▸ **Activity**: What is needed is the number of lines in the data below that include "white", stated by itself.

Spatial object tracking data:

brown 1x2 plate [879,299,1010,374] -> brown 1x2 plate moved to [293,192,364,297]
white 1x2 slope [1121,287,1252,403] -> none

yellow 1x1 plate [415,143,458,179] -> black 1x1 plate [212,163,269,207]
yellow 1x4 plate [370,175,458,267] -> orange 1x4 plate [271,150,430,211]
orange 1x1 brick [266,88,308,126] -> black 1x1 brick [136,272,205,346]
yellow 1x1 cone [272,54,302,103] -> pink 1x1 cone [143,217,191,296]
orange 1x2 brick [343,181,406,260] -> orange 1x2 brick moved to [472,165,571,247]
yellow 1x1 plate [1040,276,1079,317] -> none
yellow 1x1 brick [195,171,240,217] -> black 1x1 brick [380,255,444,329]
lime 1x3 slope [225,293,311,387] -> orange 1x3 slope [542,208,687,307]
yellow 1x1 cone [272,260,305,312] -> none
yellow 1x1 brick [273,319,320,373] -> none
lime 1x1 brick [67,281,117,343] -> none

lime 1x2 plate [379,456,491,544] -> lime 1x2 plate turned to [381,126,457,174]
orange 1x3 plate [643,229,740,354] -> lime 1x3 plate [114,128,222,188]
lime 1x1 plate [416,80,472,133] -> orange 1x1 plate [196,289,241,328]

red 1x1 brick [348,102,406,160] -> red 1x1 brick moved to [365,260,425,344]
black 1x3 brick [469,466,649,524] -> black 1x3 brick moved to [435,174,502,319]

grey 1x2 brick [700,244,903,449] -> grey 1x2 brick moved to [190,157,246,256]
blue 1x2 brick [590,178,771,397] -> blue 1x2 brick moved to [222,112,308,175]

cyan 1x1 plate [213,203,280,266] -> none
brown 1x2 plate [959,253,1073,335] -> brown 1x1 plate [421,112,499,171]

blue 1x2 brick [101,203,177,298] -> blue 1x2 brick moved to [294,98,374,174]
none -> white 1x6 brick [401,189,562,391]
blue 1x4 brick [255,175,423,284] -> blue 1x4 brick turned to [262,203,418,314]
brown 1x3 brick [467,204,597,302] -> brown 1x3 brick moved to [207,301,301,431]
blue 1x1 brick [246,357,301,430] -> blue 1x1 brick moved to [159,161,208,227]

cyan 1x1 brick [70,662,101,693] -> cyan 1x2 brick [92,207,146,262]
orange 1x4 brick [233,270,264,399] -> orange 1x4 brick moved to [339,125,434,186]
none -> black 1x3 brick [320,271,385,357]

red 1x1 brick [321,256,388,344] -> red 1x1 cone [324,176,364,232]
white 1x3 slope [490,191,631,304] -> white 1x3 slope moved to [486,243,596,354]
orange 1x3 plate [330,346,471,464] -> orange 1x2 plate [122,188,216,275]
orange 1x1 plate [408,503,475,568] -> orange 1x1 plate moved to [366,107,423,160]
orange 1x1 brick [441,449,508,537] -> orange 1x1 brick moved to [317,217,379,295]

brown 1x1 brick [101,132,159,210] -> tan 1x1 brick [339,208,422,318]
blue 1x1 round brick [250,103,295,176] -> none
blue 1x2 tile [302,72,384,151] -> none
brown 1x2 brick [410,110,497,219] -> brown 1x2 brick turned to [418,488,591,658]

▸ **Solved problem**: 3